### The task
Would you please retype, exactly, the lines of the listing below between the line with "STEPPER1 pin IN2: D3 -> D7" and the line with "BARO2 pin SCL: GP18 -> GP16", inclusive?

[Record set Boundary: Start]

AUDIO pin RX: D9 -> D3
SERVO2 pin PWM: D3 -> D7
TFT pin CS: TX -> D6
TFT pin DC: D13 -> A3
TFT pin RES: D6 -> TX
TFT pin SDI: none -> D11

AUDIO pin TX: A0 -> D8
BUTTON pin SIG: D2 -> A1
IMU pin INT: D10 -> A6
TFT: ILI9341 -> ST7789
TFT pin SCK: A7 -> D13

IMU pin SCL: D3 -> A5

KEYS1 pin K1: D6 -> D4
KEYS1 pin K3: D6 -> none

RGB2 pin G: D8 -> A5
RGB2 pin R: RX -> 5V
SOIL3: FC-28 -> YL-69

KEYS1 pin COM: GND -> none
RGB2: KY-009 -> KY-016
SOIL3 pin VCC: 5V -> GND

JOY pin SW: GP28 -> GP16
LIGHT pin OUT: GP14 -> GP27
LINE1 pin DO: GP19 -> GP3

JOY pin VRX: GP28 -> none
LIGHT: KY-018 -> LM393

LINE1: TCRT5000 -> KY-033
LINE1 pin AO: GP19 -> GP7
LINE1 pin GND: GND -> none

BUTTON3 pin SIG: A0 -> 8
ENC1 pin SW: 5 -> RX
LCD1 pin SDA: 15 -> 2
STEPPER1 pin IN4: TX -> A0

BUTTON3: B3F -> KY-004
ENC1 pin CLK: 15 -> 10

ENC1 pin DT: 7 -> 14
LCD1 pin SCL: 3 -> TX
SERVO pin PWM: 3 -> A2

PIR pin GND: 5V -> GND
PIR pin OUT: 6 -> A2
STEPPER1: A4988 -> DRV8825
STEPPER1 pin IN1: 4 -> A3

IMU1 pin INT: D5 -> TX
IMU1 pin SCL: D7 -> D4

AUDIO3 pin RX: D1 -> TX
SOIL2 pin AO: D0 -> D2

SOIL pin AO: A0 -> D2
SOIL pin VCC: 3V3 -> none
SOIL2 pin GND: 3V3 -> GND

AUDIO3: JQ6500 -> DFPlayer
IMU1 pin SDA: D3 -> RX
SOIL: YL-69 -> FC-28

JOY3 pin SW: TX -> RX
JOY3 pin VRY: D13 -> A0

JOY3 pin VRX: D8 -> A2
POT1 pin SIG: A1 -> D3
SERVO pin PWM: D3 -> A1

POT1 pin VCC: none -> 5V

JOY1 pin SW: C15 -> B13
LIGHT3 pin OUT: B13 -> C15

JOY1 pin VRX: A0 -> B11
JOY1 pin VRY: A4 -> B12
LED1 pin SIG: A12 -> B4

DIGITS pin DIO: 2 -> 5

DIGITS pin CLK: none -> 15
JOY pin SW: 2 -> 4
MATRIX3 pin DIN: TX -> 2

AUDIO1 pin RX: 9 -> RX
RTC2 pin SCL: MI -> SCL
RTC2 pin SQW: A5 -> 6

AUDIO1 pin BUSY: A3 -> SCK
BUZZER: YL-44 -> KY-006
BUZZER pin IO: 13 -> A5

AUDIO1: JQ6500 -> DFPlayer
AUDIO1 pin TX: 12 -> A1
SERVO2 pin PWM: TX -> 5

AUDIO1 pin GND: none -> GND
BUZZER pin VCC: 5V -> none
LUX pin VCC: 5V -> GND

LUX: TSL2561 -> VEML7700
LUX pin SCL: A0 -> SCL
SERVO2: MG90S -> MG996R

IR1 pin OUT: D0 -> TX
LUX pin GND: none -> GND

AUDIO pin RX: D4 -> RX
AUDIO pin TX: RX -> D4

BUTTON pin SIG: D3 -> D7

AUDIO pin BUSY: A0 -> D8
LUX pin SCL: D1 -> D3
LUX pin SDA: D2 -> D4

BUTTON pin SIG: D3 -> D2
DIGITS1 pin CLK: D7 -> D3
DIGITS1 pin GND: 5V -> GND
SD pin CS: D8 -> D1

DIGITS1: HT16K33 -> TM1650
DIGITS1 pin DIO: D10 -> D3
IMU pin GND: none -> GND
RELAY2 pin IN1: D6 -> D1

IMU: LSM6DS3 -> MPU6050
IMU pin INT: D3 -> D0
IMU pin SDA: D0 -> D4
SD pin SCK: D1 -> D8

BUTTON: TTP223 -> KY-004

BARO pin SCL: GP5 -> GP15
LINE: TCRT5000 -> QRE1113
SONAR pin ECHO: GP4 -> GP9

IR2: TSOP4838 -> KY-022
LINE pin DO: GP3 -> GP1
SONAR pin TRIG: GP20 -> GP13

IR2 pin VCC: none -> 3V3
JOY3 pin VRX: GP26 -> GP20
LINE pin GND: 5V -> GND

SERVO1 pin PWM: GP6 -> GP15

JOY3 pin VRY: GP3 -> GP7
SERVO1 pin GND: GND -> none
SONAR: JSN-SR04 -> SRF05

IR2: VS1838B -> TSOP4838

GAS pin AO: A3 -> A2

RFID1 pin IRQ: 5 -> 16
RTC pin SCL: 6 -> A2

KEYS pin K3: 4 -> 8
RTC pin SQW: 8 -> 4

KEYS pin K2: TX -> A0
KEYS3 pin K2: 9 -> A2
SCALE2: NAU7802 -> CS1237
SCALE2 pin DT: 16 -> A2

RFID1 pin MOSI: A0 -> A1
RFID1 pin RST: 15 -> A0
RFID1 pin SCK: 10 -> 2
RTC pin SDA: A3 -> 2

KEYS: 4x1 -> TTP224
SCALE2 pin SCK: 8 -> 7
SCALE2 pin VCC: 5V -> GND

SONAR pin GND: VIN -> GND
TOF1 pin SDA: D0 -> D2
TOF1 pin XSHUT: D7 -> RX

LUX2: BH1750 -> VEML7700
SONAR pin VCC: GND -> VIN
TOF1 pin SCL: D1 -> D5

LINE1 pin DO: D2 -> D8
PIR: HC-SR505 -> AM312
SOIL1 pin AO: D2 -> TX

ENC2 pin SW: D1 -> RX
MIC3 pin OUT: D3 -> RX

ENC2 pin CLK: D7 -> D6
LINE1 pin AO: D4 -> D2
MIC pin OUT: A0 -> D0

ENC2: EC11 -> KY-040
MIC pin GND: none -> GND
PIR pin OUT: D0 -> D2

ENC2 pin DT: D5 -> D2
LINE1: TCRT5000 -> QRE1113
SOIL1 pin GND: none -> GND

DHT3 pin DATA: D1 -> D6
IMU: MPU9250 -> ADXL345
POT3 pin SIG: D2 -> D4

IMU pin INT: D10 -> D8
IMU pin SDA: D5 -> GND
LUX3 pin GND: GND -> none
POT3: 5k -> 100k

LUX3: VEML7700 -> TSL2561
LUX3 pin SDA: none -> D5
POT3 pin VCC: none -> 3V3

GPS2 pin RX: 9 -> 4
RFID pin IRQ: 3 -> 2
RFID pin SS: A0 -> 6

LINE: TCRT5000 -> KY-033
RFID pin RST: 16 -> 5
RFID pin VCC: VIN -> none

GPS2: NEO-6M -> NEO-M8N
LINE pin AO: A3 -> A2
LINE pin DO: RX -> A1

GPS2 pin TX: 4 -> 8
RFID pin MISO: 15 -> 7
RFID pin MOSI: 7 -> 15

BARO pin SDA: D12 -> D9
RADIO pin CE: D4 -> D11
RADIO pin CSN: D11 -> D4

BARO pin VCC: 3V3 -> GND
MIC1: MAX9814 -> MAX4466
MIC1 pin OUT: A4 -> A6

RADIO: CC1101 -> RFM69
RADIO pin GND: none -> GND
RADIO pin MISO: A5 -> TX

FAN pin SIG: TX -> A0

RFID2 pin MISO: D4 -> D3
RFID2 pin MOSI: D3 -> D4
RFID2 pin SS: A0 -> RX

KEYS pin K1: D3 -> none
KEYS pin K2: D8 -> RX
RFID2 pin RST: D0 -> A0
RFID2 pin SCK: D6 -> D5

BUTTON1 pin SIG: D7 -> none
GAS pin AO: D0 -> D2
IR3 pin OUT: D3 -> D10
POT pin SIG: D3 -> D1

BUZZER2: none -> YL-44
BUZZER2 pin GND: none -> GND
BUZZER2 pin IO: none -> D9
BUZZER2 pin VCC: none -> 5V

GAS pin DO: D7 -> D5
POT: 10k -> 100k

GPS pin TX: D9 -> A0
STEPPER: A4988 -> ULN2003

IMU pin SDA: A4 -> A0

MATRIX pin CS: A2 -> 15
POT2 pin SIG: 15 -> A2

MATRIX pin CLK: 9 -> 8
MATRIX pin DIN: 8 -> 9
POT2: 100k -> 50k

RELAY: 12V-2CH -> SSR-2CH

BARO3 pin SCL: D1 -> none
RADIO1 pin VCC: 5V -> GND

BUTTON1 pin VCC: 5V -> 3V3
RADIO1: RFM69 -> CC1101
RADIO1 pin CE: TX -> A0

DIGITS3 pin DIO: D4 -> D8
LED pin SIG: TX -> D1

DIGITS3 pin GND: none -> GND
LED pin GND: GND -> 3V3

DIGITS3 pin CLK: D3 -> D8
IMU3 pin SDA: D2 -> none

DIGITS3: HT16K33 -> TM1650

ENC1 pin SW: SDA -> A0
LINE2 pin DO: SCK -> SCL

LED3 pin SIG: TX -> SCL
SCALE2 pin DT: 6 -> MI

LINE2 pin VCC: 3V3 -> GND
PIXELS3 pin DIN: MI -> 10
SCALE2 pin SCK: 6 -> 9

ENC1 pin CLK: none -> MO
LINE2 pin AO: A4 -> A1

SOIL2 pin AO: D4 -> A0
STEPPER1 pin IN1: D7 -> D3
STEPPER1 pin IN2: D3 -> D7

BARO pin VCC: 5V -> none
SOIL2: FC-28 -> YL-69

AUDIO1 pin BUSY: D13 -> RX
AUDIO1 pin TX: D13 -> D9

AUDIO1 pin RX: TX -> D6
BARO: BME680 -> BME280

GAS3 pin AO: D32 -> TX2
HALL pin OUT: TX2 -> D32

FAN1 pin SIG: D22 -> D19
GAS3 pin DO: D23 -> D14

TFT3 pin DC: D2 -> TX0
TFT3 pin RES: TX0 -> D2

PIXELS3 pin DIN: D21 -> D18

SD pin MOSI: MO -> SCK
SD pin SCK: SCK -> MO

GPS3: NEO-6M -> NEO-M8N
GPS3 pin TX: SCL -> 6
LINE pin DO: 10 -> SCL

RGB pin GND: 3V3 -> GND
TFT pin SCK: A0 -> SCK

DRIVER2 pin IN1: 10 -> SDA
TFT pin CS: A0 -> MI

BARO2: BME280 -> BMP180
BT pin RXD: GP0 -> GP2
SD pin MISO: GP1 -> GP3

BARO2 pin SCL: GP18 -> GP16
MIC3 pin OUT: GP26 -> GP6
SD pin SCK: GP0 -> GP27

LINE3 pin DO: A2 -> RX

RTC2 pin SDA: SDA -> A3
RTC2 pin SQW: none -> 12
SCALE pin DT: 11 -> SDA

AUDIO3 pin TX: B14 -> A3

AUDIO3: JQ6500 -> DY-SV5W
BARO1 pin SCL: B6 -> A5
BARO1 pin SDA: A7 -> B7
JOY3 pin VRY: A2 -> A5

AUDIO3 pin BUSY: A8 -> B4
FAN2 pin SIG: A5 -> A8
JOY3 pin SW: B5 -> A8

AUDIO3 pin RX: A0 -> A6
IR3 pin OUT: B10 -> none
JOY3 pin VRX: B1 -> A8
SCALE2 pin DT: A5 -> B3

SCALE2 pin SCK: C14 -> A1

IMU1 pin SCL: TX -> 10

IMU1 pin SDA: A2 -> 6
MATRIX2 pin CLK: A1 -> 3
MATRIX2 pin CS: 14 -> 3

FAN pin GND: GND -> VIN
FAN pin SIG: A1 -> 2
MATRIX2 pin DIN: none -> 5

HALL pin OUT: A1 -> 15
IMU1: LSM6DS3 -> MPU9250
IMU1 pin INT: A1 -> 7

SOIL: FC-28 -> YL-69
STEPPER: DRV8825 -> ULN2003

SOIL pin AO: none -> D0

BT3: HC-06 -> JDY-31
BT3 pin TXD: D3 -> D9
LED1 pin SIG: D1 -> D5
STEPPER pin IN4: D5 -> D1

[Record set Boundary: End]

### Result of this exercise
STEPPER1 pin IN2: D3 -> D7

BARO pin VCC: 5V -> none
SOIL2: FC-28 -> YL-69

AUDIO1 pin BUSY: D13 -> RX
AUDIO1 pin TX: D13 -> D9

AUDIO1 pin RX: TX -> D6
BARO: BME680 -> BME280

GAS3 pin AO: D32 -> TX2
HALL pin OUT: TX2 -> D32

FAN1 pin SIG: D22 -> D19
GAS3 pin DO: D23 -> D14

TFT3 pin DC: D2 -> TX0
TFT3 pin RES: TX0 -> D2

PIXELS3 pin DIN: D21 -> D18

SD pin MOSI: MO -> SCK
SD pin SCK: SCK -> MO

GPS3: NEO-6M -> NEO-M8N
GPS3 pin TX: SCL -> 6
LINE pin DO: 10 -> SCL

RGB pin GND: 3V3 -> GND
TFT pin SCK: A0 -> SCK

DRIVER2 pin IN1: 10 -> SDA
TFT pin CS: A0 -> MI

BARO2: BME280 -> BMP180
BT pin RXD: GP0 -> GP2
SD pin MISO: GP1 -> GP3

BARO2 pin SCL: GP18 -> GP16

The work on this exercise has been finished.